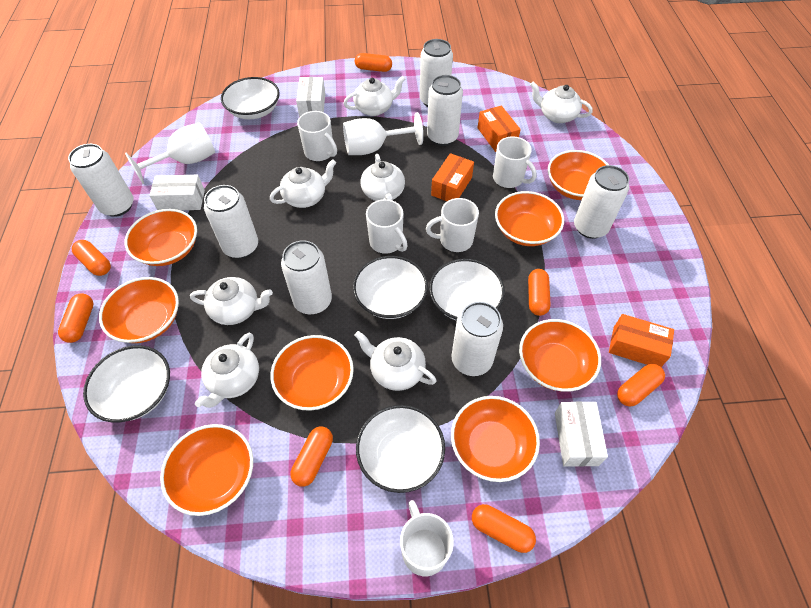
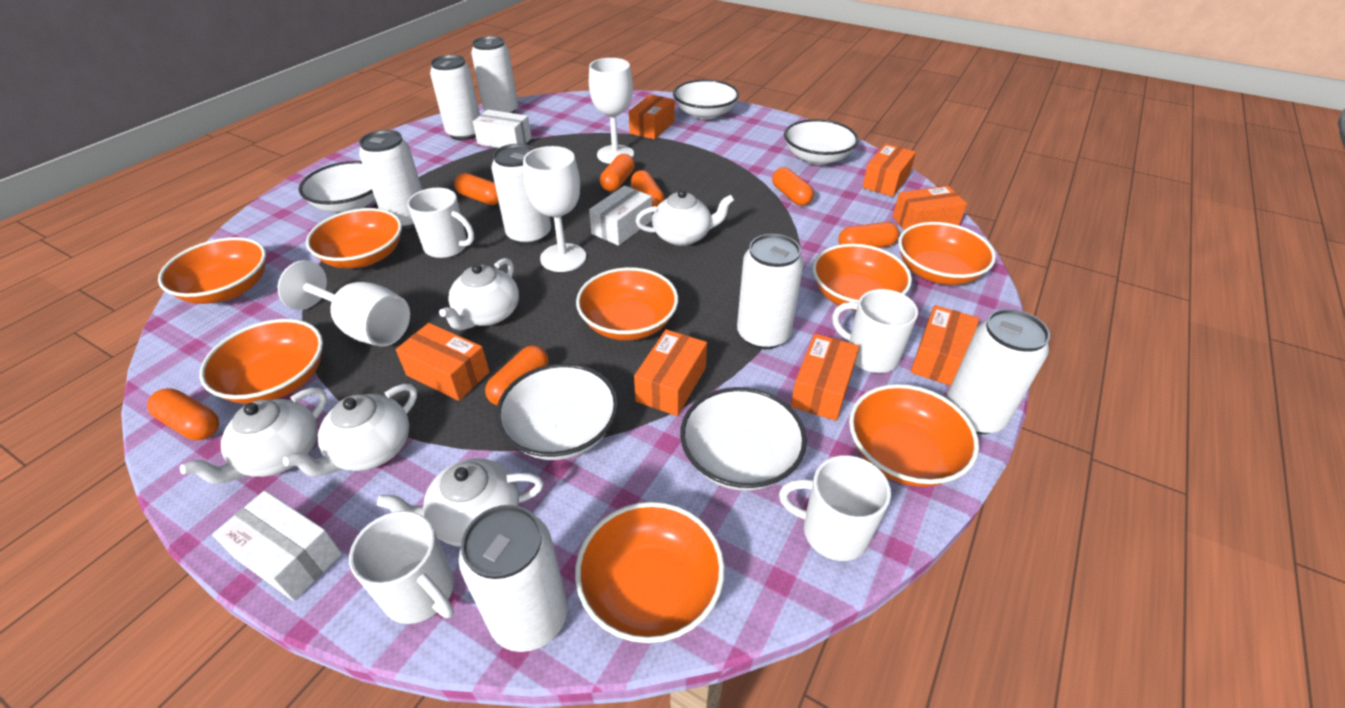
orange box: 3 -> 7
white goblet: 2 -> 3
white mug: 5 -> 4
white teapot: 7 -> 5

» **Assignment**
Write out the material above once more, word for word. Images stay out.

» **Solution below**
orange box: 3 -> 7
white goblet: 2 -> 3
white mug: 5 -> 4
white teapot: 7 -> 5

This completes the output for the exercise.